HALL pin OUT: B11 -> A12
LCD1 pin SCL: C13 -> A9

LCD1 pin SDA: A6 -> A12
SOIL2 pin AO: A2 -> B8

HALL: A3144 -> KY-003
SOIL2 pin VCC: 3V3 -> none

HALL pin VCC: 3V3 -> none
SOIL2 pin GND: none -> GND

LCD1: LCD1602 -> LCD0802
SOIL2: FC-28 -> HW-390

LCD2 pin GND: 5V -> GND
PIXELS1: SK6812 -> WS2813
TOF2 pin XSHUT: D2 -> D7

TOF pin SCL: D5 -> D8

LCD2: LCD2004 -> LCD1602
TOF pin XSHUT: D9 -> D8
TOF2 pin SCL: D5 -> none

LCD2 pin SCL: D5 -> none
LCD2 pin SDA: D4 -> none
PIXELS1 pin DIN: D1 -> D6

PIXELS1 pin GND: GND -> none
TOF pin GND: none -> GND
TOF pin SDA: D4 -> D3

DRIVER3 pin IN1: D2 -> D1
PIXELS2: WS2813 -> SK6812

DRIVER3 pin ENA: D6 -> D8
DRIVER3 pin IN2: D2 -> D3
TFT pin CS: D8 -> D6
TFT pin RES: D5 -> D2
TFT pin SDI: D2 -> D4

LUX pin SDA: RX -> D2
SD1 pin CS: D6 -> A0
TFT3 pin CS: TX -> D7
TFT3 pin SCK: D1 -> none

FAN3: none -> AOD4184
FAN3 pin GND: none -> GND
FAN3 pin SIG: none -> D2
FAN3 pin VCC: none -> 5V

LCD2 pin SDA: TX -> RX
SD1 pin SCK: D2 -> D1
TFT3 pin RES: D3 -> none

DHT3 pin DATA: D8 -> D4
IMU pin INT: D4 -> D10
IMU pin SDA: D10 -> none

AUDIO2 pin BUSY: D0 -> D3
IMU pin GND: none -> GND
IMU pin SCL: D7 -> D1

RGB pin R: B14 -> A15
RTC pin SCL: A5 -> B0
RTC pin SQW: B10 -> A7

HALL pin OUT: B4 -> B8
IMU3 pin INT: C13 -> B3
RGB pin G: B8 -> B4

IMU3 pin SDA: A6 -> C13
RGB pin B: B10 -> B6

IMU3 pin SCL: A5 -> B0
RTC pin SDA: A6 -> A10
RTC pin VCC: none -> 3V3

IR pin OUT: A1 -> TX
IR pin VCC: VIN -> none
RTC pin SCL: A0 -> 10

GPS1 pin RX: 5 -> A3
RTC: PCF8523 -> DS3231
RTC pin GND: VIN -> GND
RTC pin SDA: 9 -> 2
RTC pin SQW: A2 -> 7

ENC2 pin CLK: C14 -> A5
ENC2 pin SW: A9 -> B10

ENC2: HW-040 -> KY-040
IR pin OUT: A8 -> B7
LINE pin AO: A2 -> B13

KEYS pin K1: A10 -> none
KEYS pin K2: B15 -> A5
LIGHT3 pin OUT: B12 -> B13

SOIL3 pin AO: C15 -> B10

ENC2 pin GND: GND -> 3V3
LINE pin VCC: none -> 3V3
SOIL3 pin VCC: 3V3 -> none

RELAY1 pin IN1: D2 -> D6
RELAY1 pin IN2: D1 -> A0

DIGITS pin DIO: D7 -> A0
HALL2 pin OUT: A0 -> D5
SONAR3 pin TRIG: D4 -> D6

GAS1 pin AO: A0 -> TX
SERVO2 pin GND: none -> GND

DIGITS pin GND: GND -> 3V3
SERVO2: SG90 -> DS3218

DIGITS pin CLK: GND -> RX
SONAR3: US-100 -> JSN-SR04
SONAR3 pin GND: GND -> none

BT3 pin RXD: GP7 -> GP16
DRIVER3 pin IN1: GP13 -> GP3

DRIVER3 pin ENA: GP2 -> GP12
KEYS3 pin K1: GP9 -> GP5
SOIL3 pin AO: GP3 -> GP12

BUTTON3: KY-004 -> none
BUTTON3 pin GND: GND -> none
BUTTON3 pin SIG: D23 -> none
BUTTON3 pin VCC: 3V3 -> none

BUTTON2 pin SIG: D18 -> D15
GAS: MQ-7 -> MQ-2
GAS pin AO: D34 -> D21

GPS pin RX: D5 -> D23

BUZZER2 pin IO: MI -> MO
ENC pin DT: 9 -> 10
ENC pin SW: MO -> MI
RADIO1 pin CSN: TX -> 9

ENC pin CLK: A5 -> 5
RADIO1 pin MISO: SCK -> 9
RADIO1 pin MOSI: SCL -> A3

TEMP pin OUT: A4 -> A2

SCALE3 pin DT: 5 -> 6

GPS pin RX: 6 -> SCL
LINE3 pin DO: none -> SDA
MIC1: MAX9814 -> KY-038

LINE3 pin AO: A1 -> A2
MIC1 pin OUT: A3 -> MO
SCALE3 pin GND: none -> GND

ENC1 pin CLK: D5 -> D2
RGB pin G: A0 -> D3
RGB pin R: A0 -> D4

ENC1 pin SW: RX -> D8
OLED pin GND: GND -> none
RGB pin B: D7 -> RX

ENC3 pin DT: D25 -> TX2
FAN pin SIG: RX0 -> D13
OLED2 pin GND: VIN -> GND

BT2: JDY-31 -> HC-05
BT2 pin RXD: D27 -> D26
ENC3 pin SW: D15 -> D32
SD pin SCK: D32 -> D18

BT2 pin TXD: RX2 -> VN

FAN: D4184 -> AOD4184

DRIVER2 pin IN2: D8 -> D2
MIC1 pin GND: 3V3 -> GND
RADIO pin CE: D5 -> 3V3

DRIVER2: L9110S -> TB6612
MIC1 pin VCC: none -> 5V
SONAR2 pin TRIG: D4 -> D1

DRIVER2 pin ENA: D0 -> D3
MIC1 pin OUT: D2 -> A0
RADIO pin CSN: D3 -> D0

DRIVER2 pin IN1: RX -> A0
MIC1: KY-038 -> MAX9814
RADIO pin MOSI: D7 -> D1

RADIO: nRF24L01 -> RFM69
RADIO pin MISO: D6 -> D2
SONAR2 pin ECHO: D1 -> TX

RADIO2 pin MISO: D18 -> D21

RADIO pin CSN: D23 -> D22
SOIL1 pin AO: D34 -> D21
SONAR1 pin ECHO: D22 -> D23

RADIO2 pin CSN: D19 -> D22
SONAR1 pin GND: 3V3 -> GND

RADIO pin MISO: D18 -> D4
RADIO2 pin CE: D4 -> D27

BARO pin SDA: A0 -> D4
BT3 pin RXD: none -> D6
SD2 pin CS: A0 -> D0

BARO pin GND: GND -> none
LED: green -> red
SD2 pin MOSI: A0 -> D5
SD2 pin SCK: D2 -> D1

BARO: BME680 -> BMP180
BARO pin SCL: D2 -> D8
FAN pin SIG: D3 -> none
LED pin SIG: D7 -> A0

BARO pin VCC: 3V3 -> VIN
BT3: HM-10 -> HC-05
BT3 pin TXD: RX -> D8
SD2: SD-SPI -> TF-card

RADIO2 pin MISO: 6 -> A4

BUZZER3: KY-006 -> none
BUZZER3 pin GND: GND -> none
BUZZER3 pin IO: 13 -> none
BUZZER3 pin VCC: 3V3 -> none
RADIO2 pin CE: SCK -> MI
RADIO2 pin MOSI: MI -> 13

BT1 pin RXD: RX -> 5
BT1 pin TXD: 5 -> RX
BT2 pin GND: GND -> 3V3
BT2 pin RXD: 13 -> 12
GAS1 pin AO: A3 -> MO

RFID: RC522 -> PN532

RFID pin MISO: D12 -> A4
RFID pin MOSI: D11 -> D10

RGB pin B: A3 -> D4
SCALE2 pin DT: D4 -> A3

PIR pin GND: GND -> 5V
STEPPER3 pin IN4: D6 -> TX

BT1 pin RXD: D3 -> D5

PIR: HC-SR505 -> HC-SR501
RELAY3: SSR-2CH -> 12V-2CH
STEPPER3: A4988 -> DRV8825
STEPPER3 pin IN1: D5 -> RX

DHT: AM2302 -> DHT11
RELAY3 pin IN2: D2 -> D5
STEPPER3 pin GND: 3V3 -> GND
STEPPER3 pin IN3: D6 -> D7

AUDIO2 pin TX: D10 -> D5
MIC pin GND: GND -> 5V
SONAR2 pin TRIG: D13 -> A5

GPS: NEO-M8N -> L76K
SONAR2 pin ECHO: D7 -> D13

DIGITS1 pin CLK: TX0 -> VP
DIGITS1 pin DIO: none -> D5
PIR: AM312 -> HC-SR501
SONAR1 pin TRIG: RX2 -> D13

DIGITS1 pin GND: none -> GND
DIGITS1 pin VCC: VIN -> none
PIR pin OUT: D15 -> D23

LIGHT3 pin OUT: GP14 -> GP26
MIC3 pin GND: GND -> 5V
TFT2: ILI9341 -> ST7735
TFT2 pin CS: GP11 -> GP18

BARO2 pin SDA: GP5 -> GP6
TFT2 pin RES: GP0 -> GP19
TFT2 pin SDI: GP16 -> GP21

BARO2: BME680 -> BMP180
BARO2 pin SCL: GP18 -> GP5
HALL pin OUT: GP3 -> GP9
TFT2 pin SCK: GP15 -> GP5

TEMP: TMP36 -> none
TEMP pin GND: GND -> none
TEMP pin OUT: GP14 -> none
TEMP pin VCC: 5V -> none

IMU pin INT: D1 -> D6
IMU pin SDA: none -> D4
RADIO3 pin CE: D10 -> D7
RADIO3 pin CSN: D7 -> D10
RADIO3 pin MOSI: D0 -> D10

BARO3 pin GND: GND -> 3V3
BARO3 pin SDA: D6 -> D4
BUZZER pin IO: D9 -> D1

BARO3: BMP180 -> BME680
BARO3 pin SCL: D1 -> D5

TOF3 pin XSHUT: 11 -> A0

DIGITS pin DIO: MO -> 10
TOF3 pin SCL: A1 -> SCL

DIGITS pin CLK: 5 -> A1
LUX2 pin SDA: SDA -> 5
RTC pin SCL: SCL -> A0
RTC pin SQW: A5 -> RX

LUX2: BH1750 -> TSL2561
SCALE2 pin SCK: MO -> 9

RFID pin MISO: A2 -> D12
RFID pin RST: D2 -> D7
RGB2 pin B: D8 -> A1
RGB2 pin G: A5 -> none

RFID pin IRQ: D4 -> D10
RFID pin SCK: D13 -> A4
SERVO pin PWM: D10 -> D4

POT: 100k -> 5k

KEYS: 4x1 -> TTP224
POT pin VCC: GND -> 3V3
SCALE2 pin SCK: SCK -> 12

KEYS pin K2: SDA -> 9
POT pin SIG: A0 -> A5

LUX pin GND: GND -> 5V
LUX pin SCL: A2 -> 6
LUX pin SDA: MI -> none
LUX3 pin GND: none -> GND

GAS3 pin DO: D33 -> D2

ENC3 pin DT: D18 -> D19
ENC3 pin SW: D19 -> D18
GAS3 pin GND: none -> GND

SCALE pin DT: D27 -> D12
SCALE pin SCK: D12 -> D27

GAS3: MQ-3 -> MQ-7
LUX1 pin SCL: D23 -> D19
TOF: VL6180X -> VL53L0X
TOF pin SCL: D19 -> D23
☆ ☆ ☆ ☆ ☆
### Task goal
There is a run of lines above from the one with "ENC pin CLK: A5 -> 5" to the one with "BARO pin SDA: A0 -> D4"; print exactly that run, both ends included, and nothing else.

### Solution below
ENC pin CLK: A5 -> 5
RADIO1 pin MISO: SCK -> 9
RADIO1 pin MOSI: SCL -> A3

TEMP pin OUT: A4 -> A2

SCALE3 pin DT: 5 -> 6

GPS pin RX: 6 -> SCL
LINE3 pin DO: none -> SDA
MIC1: MAX9814 -> KY-038

LINE3 pin AO: A1 -> A2
MIC1 pin OUT: A3 -> MO
SCALE3 pin GND: none -> GND

ENC1 pin CLK: D5 -> D2
RGB pin G: A0 -> D3
RGB pin R: A0 -> D4

ENC1 pin SW: RX -> D8
OLED pin GND: GND -> none
RGB pin B: D7 -> RX

ENC3 pin DT: D25 -> TX2
FAN pin SIG: RX0 -> D13
OLED2 pin GND: VIN -> GND

BT2: JDY-31 -> HC-05
BT2 pin RXD: D27 -> D26
ENC3 pin SW: D15 -> D32
SD pin SCK: D32 -> D18

BT2 pin TXD: RX2 -> VN

FAN: D4184 -> AOD4184

DRIVER2 pin IN2: D8 -> D2
MIC1 pin GND: 3V3 -> GND
RADIO pin CE: D5 -> 3V3

DRIVER2: L9110S -> TB6612
MIC1 pin VCC: none -> 5V
SONAR2 pin TRIG: D4 -> D1

DRIVER2 pin ENA: D0 -> D3
MIC1 pin OUT: D2 -> A0
RADIO pin CSN: D3 -> D0

DRIVER2 pin IN1: RX -> A0
MIC1: KY-038 -> MAX9814
RADIO pin MOSI: D7 -> D1

RADIO: nRF24L01 -> RFM69
RADIO pin MISO: D6 -> D2
SONAR2 pin ECHO: D1 -> TX

RADIO2 pin MISO: D18 -> D21

RADIO pin CSN: D23 -> D22
SOIL1 pin AO: D34 -> D21
SONAR1 pin ECHO: D22 -> D23

RADIO2 pin CSN: D19 -> D22
SONAR1 pin GND: 3V3 -> GND

RADIO pin MISO: D18 -> D4
RADIO2 pin CE: D4 -> D27

BARO pin SDA: A0 -> D4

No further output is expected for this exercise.